▸ Problem statement
Retype the following lines precisely as they appear, covering every item without changing a single character.

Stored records
==============================

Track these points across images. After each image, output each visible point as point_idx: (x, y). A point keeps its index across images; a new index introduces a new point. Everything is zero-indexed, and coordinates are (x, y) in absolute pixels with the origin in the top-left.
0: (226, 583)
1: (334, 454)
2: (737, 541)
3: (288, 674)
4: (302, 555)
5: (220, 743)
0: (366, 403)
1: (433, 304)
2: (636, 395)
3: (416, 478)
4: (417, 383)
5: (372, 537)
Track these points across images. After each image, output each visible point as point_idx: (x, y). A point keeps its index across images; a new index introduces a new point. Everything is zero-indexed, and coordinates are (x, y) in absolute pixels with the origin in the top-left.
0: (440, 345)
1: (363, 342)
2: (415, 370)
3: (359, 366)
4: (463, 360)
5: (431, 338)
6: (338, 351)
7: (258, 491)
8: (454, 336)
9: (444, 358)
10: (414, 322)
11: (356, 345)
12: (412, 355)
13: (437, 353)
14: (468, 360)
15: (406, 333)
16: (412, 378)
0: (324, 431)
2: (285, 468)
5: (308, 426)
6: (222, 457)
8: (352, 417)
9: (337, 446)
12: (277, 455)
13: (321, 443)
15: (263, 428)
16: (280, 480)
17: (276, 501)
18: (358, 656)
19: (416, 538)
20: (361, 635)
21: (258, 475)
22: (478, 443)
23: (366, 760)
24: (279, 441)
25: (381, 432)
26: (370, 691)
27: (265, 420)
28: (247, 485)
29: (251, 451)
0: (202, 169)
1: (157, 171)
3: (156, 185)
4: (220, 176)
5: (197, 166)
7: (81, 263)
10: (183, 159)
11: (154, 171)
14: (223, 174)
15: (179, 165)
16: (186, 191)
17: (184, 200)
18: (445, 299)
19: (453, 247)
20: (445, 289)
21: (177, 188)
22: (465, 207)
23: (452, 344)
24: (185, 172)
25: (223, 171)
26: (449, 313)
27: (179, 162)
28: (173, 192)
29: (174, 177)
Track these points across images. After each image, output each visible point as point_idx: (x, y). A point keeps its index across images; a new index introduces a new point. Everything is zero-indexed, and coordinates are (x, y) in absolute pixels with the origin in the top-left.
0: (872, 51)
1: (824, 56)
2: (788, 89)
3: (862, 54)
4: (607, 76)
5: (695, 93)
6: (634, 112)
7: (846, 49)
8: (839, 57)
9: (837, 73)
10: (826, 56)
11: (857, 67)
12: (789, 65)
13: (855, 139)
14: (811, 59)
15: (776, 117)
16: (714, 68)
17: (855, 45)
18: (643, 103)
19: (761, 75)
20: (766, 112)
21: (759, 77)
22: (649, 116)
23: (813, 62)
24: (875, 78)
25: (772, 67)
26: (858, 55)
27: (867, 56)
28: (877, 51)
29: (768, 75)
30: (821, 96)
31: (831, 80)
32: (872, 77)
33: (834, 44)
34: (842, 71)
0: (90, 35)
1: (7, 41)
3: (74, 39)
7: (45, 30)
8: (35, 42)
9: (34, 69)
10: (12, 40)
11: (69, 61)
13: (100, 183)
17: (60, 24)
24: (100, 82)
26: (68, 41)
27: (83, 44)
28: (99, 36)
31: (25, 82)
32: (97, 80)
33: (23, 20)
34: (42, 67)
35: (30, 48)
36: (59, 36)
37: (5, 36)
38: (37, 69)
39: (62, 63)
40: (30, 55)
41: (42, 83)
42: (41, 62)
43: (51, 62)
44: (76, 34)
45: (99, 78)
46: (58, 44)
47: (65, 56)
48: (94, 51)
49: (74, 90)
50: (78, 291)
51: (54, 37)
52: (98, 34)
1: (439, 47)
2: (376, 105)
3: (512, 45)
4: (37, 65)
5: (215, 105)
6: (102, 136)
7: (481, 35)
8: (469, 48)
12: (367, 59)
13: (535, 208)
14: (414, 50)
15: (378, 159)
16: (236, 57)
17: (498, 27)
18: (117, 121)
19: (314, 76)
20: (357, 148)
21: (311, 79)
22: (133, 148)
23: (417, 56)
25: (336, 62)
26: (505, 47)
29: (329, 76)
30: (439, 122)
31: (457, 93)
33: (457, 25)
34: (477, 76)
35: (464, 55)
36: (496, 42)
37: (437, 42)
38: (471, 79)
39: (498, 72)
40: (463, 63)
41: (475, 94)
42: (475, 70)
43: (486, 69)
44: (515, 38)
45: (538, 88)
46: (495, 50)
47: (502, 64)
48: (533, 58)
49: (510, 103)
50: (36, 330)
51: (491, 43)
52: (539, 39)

==============================

▸ Exercise output
Track these points across images. After each image, output each visible point as point_idx: (x, y). A point keeps its index across images; a new index introduces a new point. Everything is zero-indexed, and coordinates are (x, y) in absolute pixels with the origin in the top-left.
0: (226, 583)
1: (334, 454)
2: (737, 541)
3: (288, 674)
4: (302, 555)
5: (220, 743)
0: (366, 403)
1: (433, 304)
2: (636, 395)
3: (416, 478)
4: (417, 383)
5: (372, 537)
Track these points across images. After each image, output each visible point as point_idx: (x, y). A point keeps its index across images; a new index introduces a new point. Everything is zero-indexed, and coordinates are (x, y) in absolute pixels with the origin in the top-left.
0: (440, 345)
1: (363, 342)
2: (415, 370)
3: (359, 366)
4: (463, 360)
5: (431, 338)
6: (338, 351)
7: (258, 491)
8: (454, 336)
9: (444, 358)
10: (414, 322)
11: (356, 345)
12: (412, 355)
13: (437, 353)
14: (468, 360)
15: (406, 333)
16: (412, 378)
0: (324, 431)
2: (285, 468)
5: (308, 426)
6: (222, 457)
8: (352, 417)
9: (337, 446)
12: (277, 455)
13: (321, 443)
15: (263, 428)
16: (280, 480)
17: (276, 501)
18: (358, 656)
19: (416, 538)
20: (361, 635)
21: (258, 475)
22: (478, 443)
23: (366, 760)
24: (279, 441)
25: (381, 432)
26: (370, 691)
27: (265, 420)
28: (247, 485)
29: (251, 451)
0: (202, 169)
1: (157, 171)
3: (156, 185)
4: (220, 176)
5: (197, 166)
7: (81, 263)
10: (183, 159)
11: (154, 171)
14: (223, 174)
15: (179, 165)
16: (186, 191)
17: (184, 200)
18: (445, 299)
19: (453, 247)
20: (445, 289)
21: (177, 188)
22: (465, 207)
23: (452, 344)
24: (185, 172)
25: (223, 171)
26: (449, 313)
27: (179, 162)
28: (173, 192)
29: (174, 177)
Track these points across images. After each image, output each visible point as point_idx: (x, y). A point keeps its index across images; a new index introduces a new point. Everything is zero-indexed, and coordinates are (x, y) in absolute pixels with the origin in the top-left.
0: (872, 51)
1: (824, 56)
2: (788, 89)
3: (862, 54)
4: (607, 76)
5: (695, 93)
6: (634, 112)
7: (846, 49)
8: (839, 57)
9: (837, 73)
10: (826, 56)
11: (857, 67)
12: (789, 65)
13: (855, 139)
14: (811, 59)
15: (776, 117)
16: (714, 68)
17: (855, 45)
18: (643, 103)
19: (761, 75)
20: (766, 112)
21: (759, 77)
22: (649, 116)
23: (813, 62)
24: (875, 78)
25: (772, 67)
26: (858, 55)
27: (867, 56)
28: (877, 51)
29: (768, 75)
30: (821, 96)
31: (831, 80)
32: (872, 77)
33: (834, 44)
34: (842, 71)
0: (90, 35)
1: (7, 41)
3: (74, 39)
7: (45, 30)
8: (35, 42)
9: (34, 69)
10: (12, 40)
11: (69, 61)
13: (100, 183)
17: (60, 24)
24: (100, 82)
26: (68, 41)
27: (83, 44)
28: (99, 36)
31: (25, 82)
32: (97, 80)
33: (23, 20)
34: (42, 67)
35: (30, 48)
36: (59, 36)
37: (5, 36)
38: (37, 69)
39: (62, 63)
40: (30, 55)
41: (42, 83)
42: (41, 62)
43: (51, 62)
44: (76, 34)
45: (99, 78)
46: (58, 44)
47: (65, 56)
48: (94, 51)
49: (74, 90)
50: (78, 291)
51: (54, 37)
52: (98, 34)
1: (439, 47)
2: (376, 105)
3: (512, 45)
4: (37, 65)
5: (215, 105)
6: (102, 136)
7: (481, 35)
8: (469, 48)
12: (367, 59)
13: (535, 208)
14: (414, 50)
15: (378, 159)
16: (236, 57)
17: (498, 27)
18: (117, 121)
19: (314, 76)
20: (357, 148)
21: (311, 79)
22: (133, 148)
23: (417, 56)
25: (336, 62)
26: (505, 47)
29: (329, 76)
30: (439, 122)
31: (457, 93)
33: (457, 25)
34: (477, 76)
35: (464, 55)
36: (496, 42)
37: (437, 42)
38: (471, 79)
39: (498, 72)
40: (463, 63)
41: (475, 94)
42: (475, 70)
43: (486, 69)
44: (515, 38)
45: (538, 88)
46: (495, 50)
47: (502, 64)
48: (533, 58)
49: (510, 103)
50: (36, 330)
51: (491, 43)
52: (539, 39)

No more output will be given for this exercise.